Goal of the exercise | Find where "KEYS1: 4x1 -> TTP224" occurs in the data below, and retype that line and every later line exactly.
Start of Records for this task
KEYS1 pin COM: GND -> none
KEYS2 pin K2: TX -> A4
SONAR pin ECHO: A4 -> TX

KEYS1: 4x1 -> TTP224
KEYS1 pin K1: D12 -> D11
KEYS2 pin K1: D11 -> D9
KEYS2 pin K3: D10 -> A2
End of Records for this task
Output for this task |
KEYS1: 4x1 -> TTP224
KEYS1 pin K1: D12 -> D11
KEYS2 pin K1: D11 -> D9
KEYS2 pin K3: D10 -> A2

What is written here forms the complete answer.